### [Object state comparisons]

%%

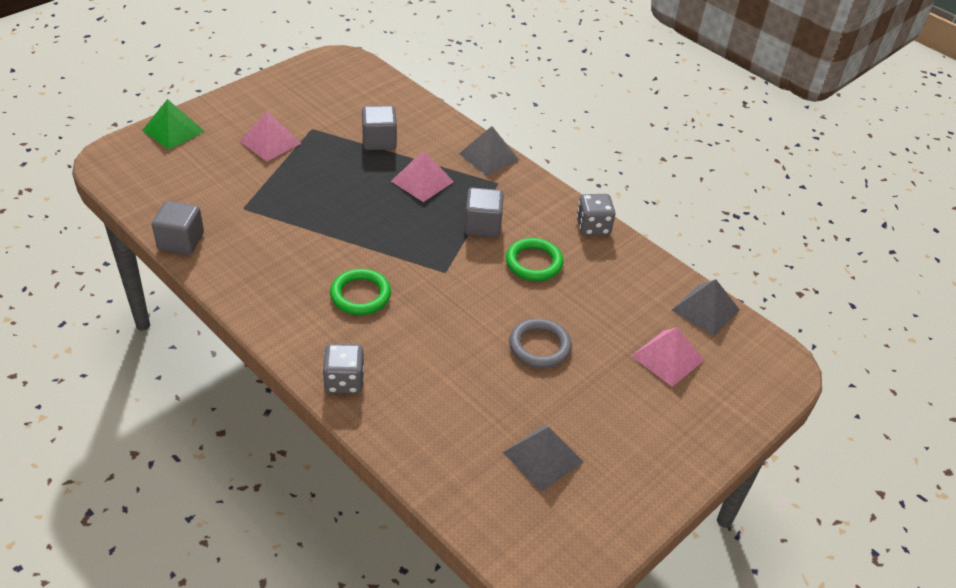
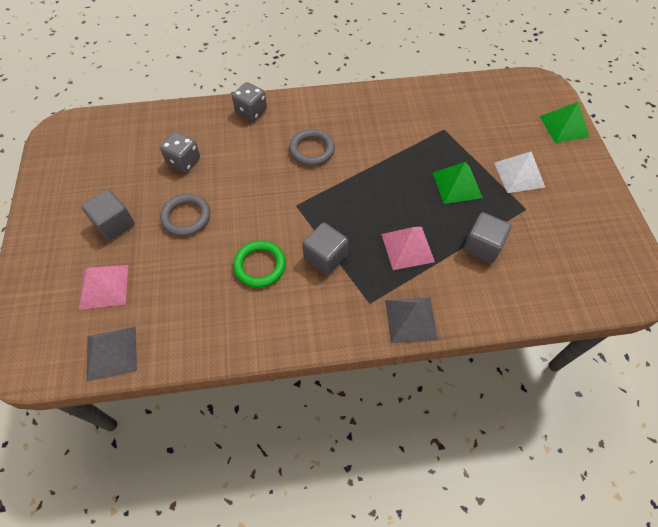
camera: 130 degrees right, 15 degrees up
(181, 241) = (428, 89): grey cube -> grey cube (114, 224)
(270, 142) = (519, 174): pink pyramid -> white pyramid
(318, 175) = (457, 185): none -> green pyramid
(360, 295) = (312, 150): green ring -> grey ring
(543, 457) = (116, 167): grey pyramid -> none
(593, 227) = (263, 339): grey dice -> grey dice (184, 161)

%%

### [What to work on]
Because only the text is wanted, copy each record above precisely and omit its pictures.

### [Result for this exercise]
camera: 130 degrees right, 15 degrees up
(181, 241) = (428, 89): grey cube -> grey cube (114, 224)
(270, 142) = (519, 174): pink pyramid -> white pyramid
(318, 175) = (457, 185): none -> green pyramid
(360, 295) = (312, 150): green ring -> grey ring
(543, 457) = (116, 167): grey pyramid -> none
(593, 227) = (263, 339): grey dice -> grey dice (184, 161)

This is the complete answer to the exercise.